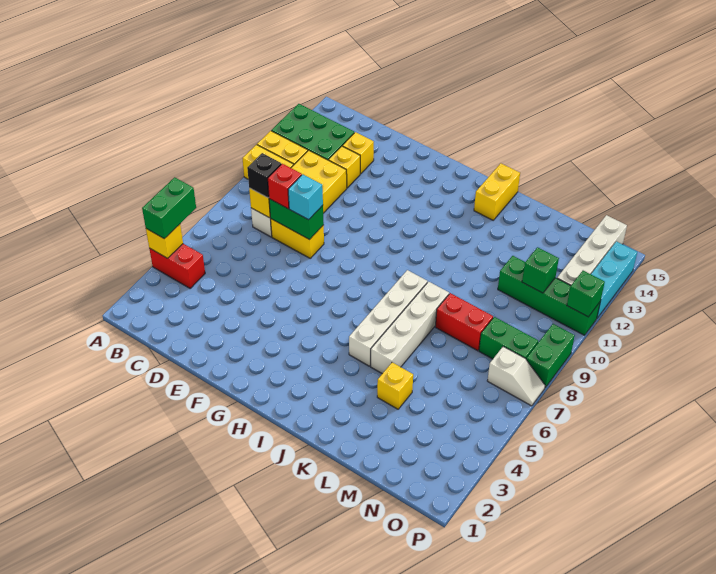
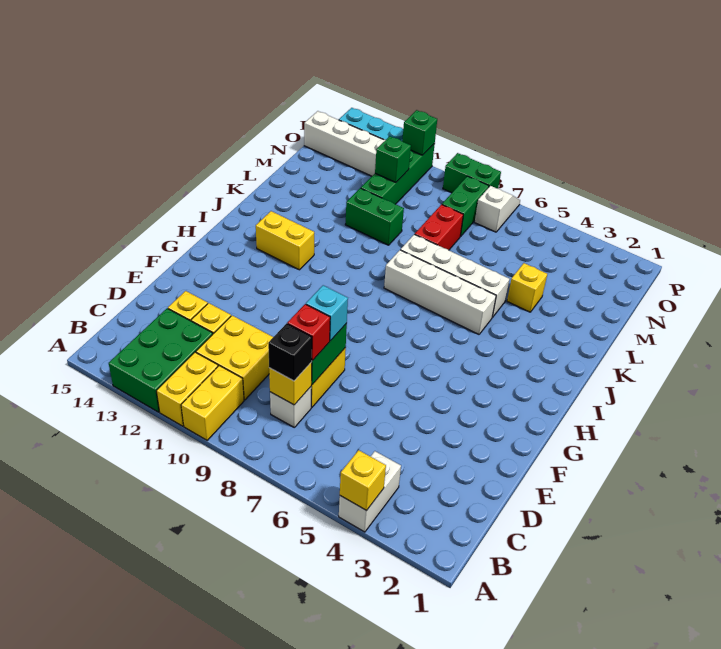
red brick A4:B4 level 1 -> white brick A4:B4 level 1
green brick A4:A5 level 3 -> green brick L10:L11 level 1
yellow brick J14:J15 level 1 -> yellow brick I12:I13 level 1

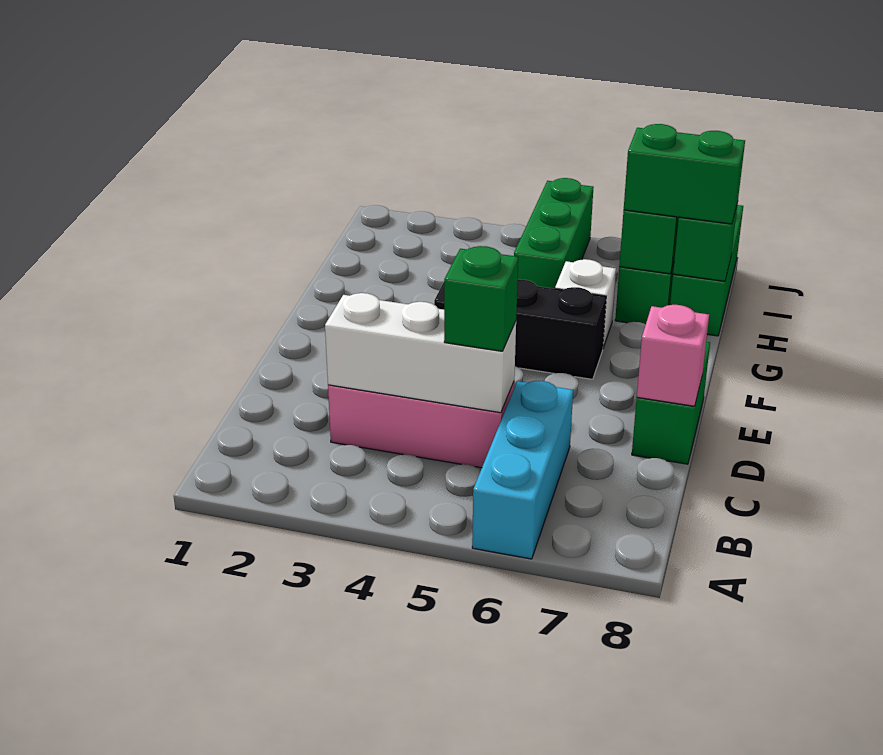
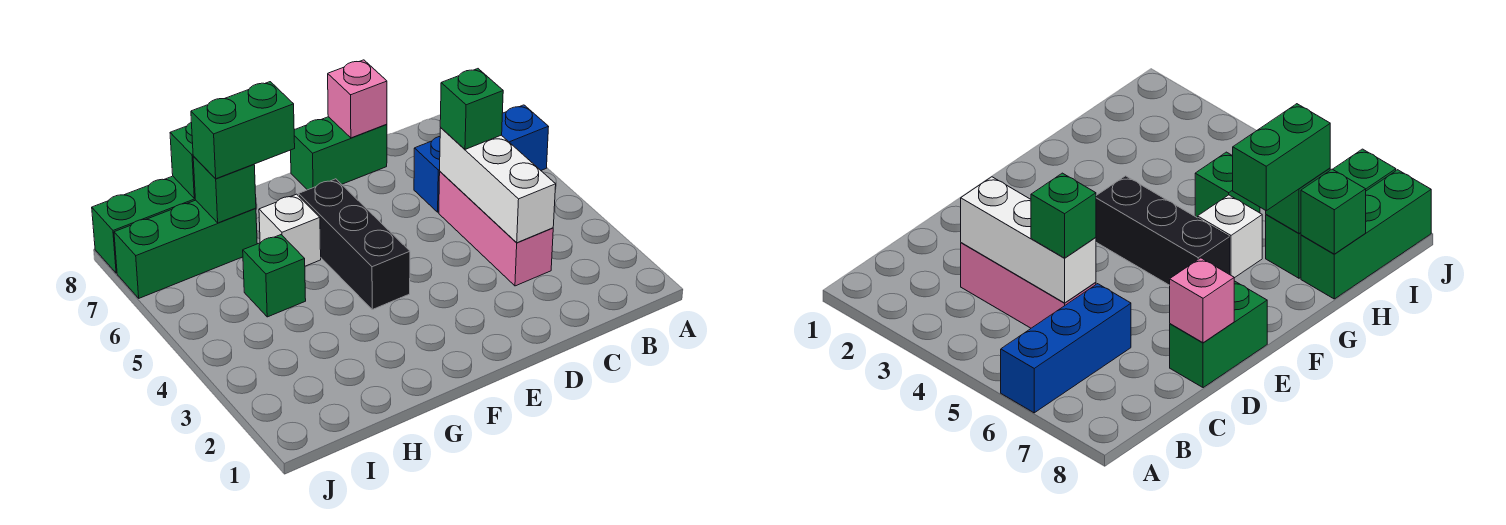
cyan brick A6:C6 level 1 -> blue brick A6:C6 level 1
green brick H5:J5 level 1 -> green brick H5 level 1
green brick H7:H8 level 3 -> green brick G7:H7 level 3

++++++

Aim of the exercise
Rewrite the data above exactly as given, but omit the images.

Response area
red brick A4:B4 level 1 -> white brick A4:B4 level 1
green brick A4:A5 level 3 -> green brick L10:L11 level 1
yellow brick J14:J15 level 1 -> yellow brick I12:I13 level 1

cyan brick A6:C6 level 1 -> blue brick A6:C6 level 1
green brick H5:J5 level 1 -> green brick H5 level 1
green brick H7:H8 level 3 -> green brick G7:H7 level 3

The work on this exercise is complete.